## WHAT TO DO
Pull every line that holds the word "notebook" from the entries.

[Image change detection data]
============

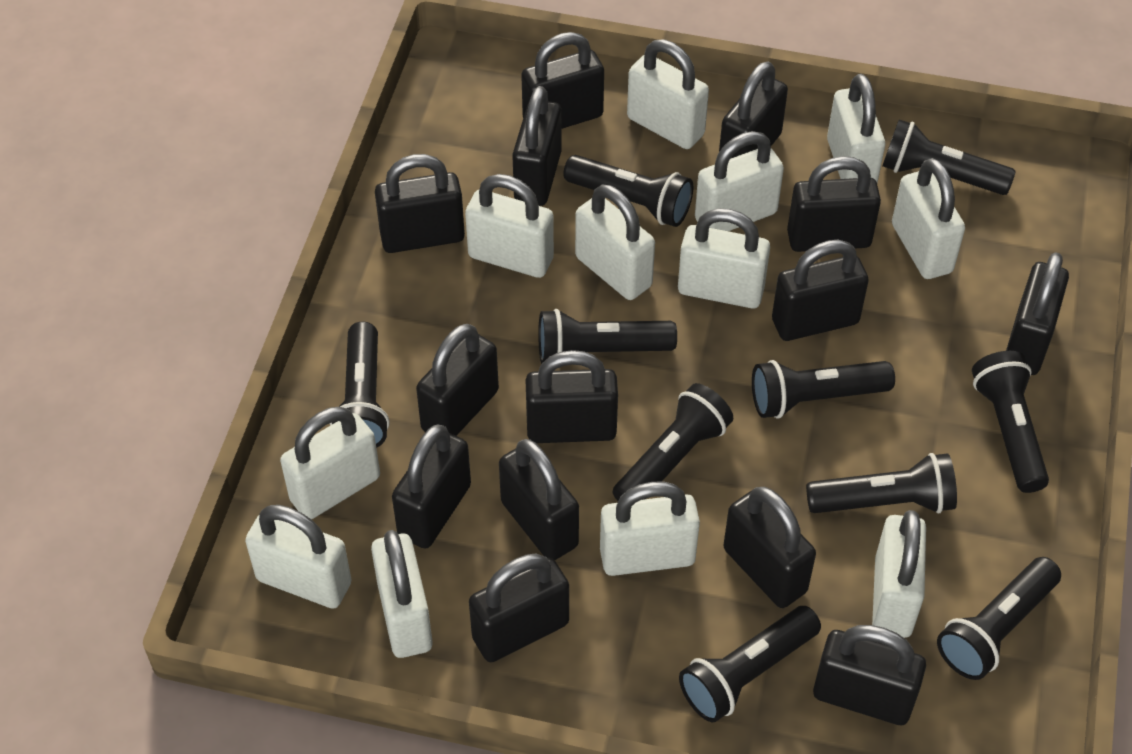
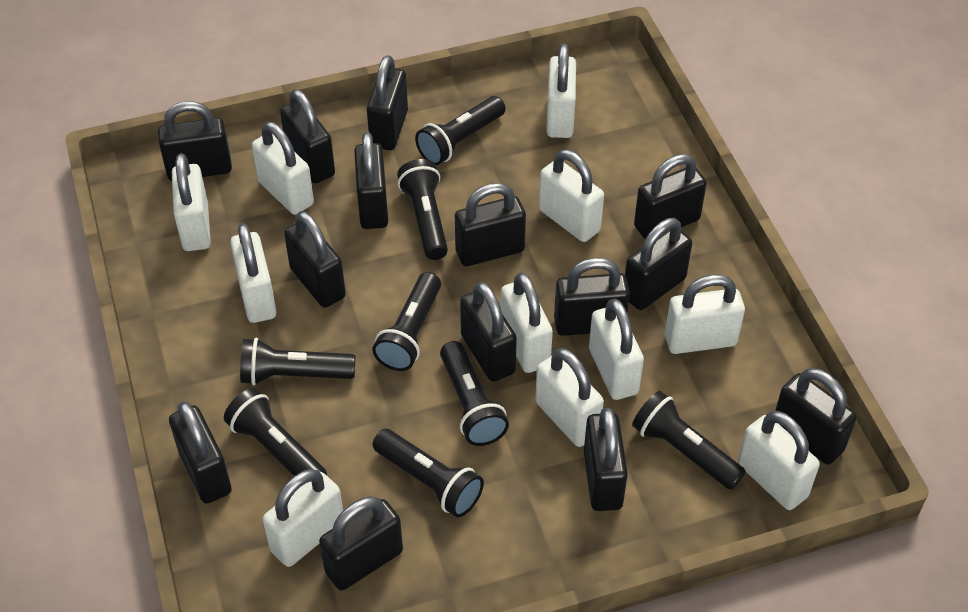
black flashlight: 10 -> 8
white padlock: 12 -> 11

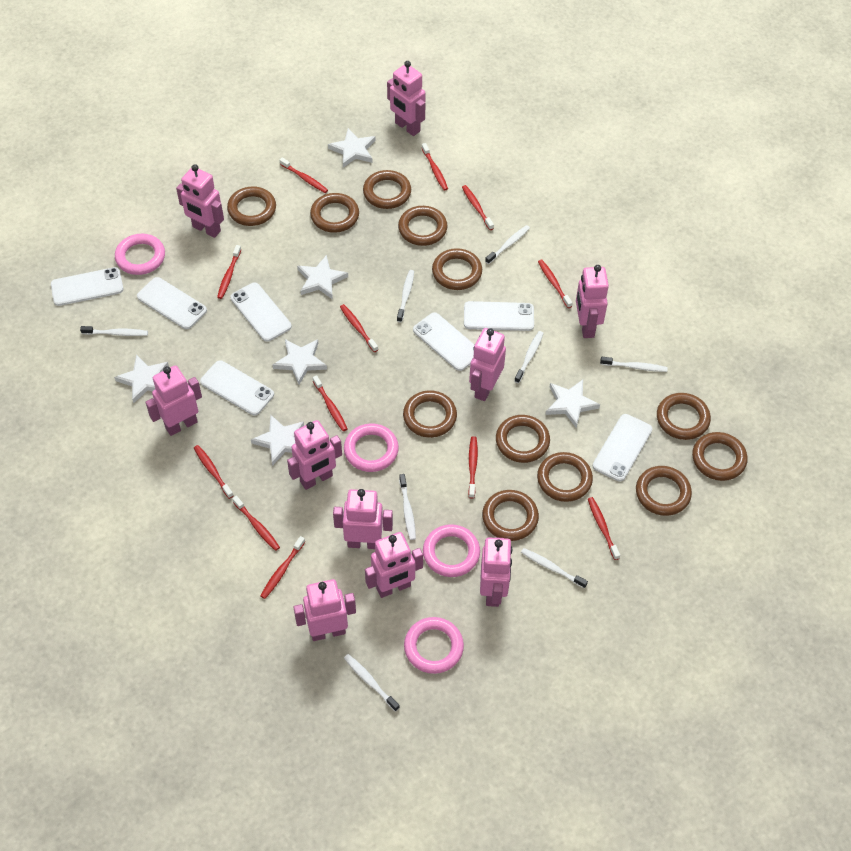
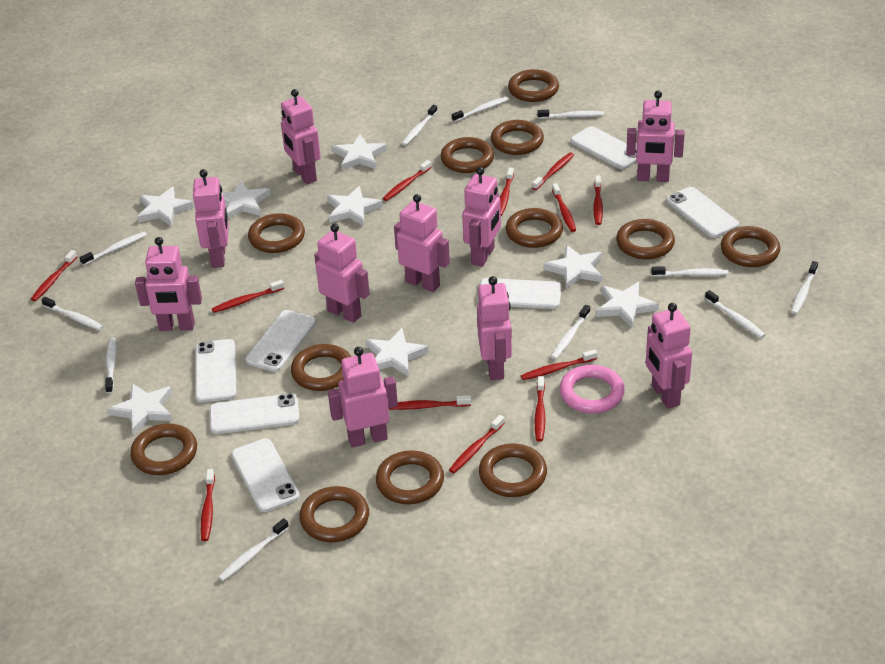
pink ring: 4 -> 1
white star: 6 -> 8
white toothbrush: 8 -> 11

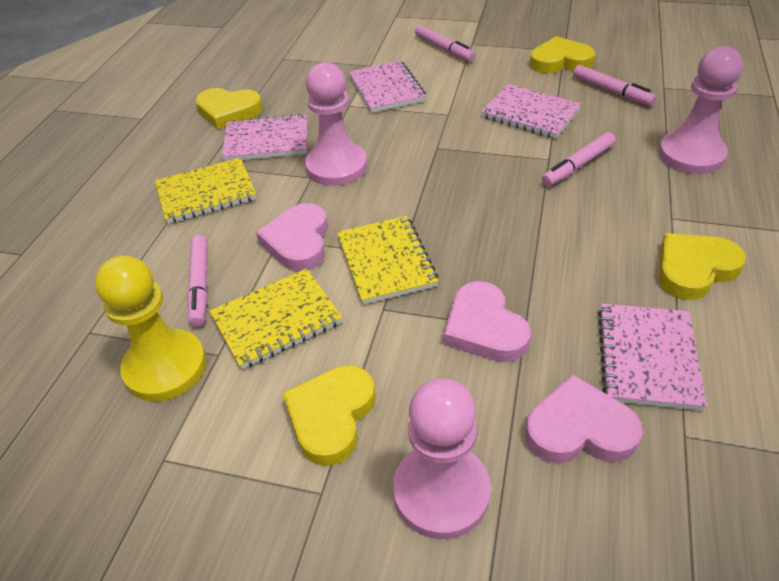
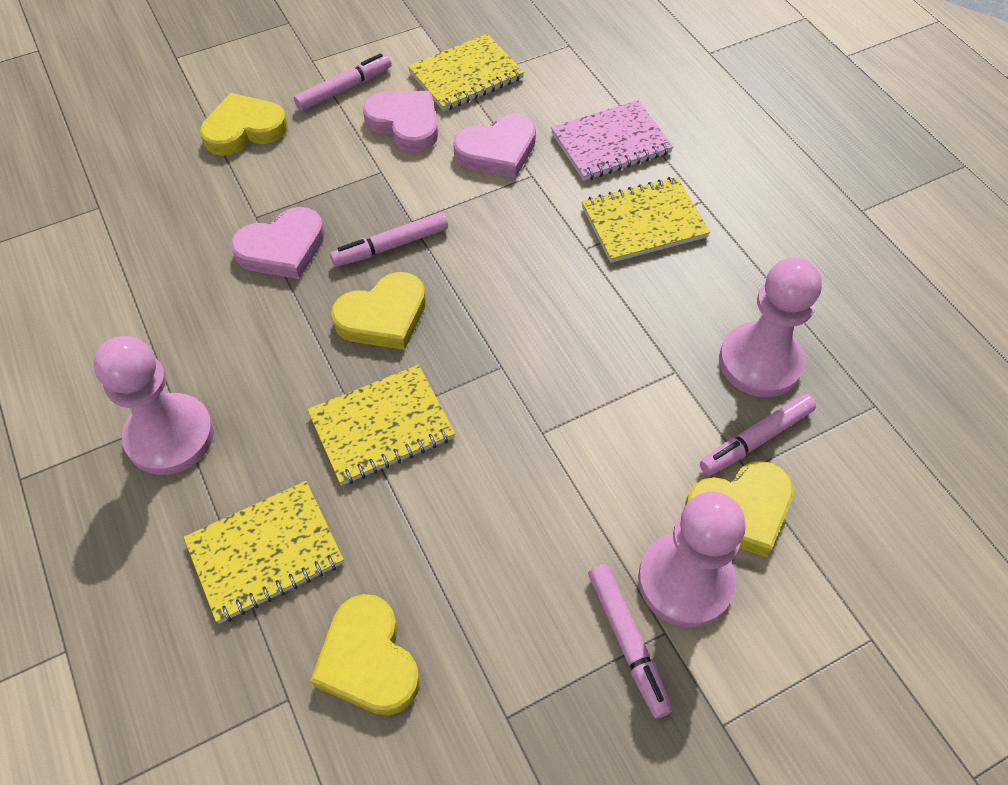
pink notebook: 4 -> 1
yellow notebook: 3 -> 4
yellow pawn: 1 -> 0

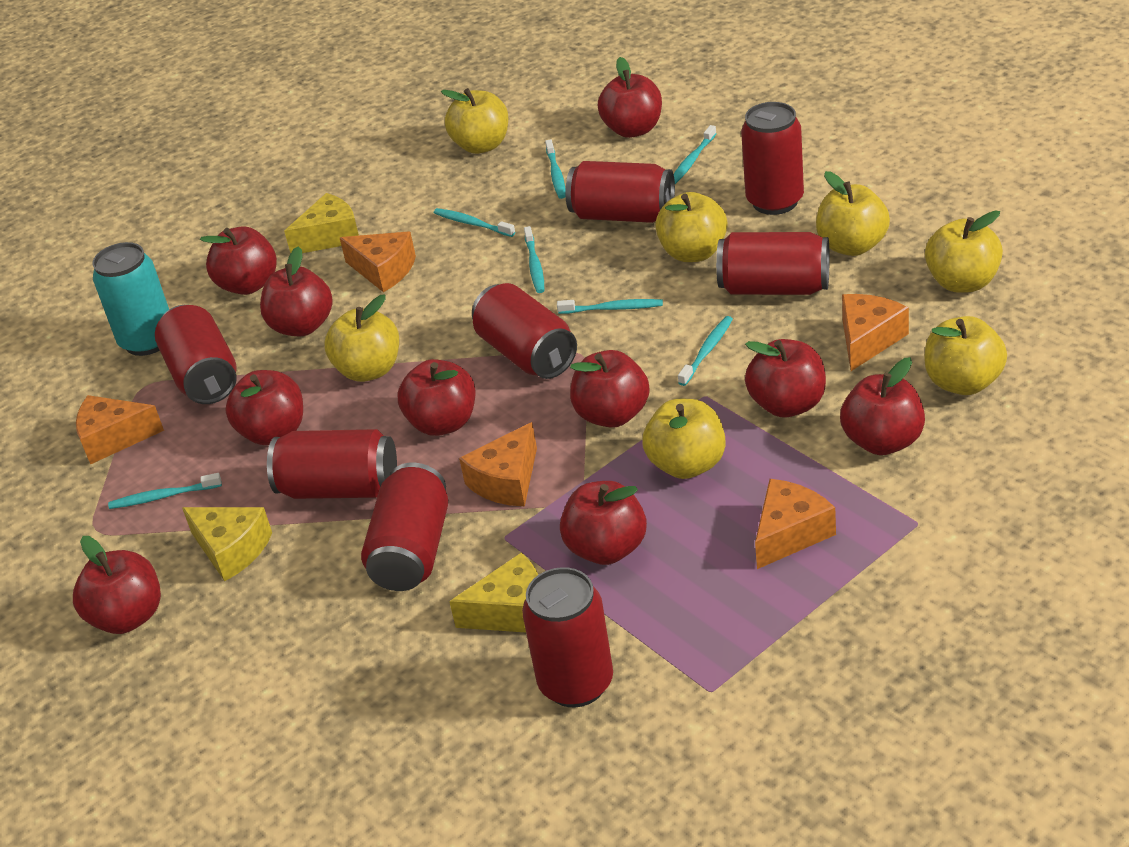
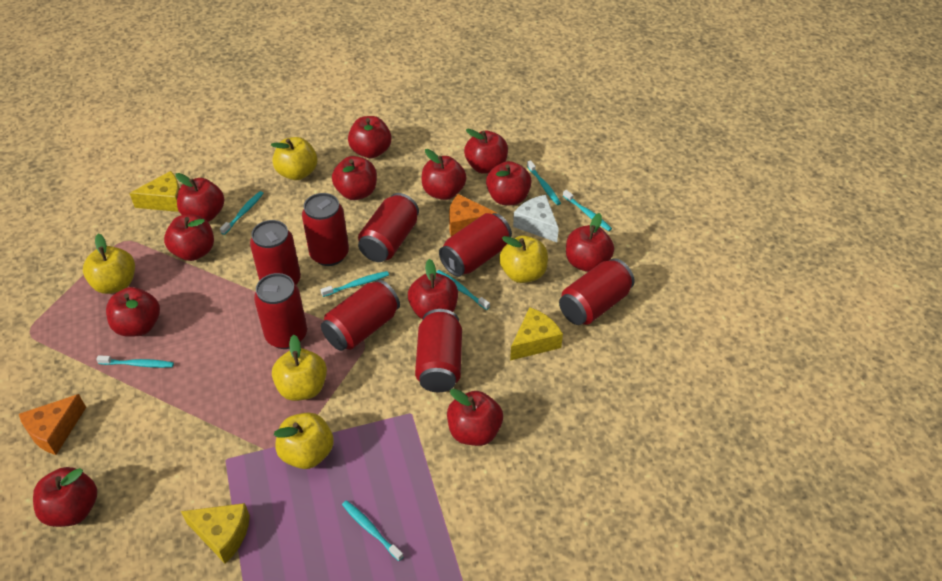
orange cheese: 5 -> 2
red apple: 10 -> 12
turquoise can: 1 -> 0
white cheese: 0 -> 1
yellow apple: 7 -> 5

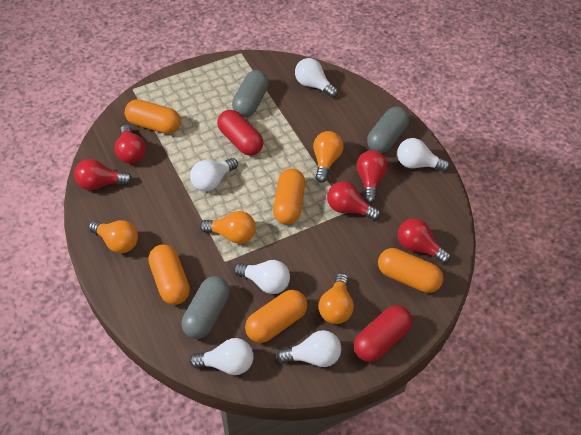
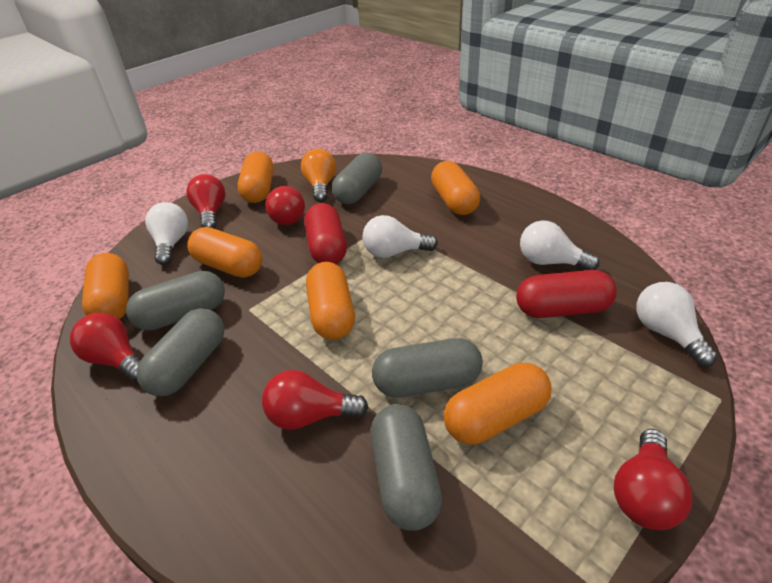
grey capsule: 3 -> 5
orange capsule: 5 -> 6
orange light bulb: 4 -> 1
white light bulb: 6 -> 4

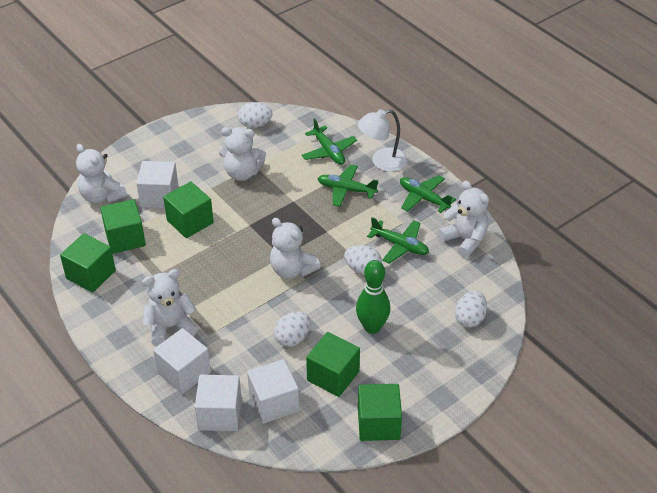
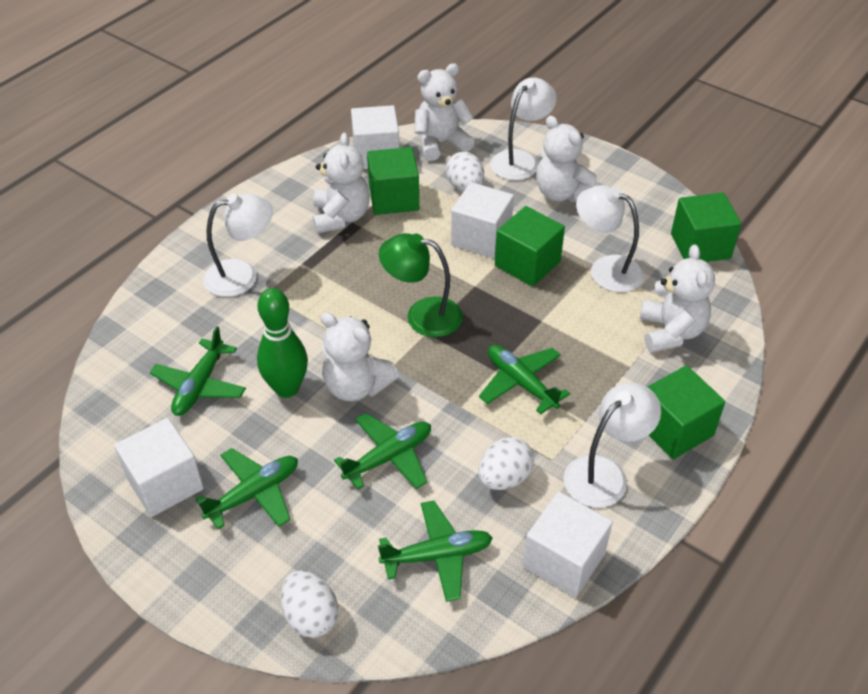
green cube: 5 -> 4
green lamp: 0 -> 1
green plane: 4 -> 5
white egg: 4 -> 3
white lamp: 1 -> 4

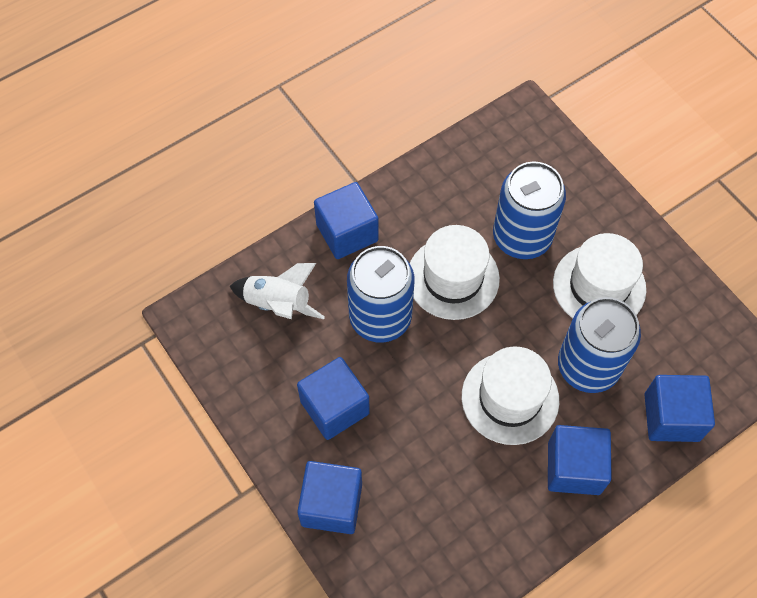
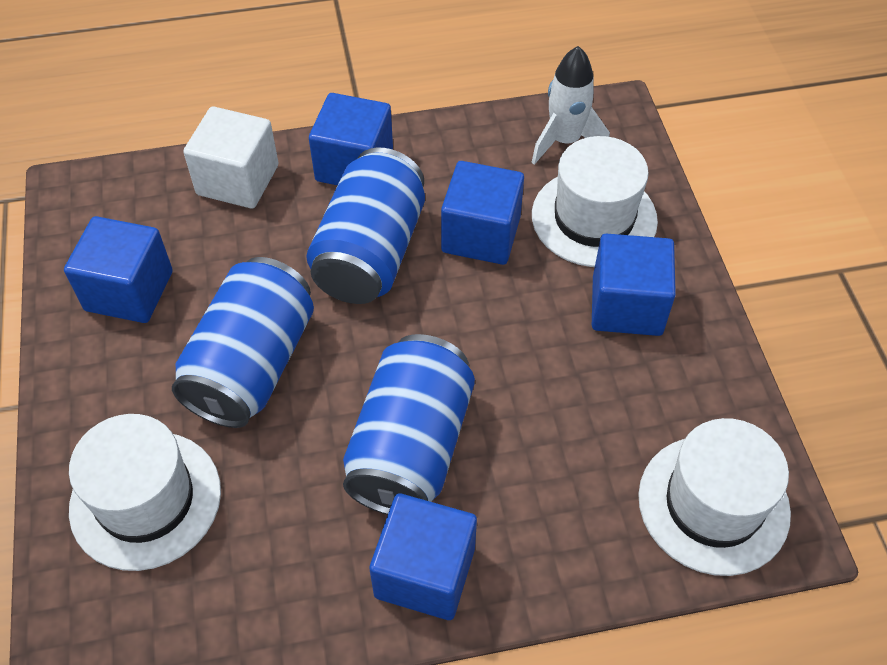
white cube: 0 -> 1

============

## OUTPUT OF THE TASK
pink notebook: 4 -> 1
yellow notebook: 3 -> 4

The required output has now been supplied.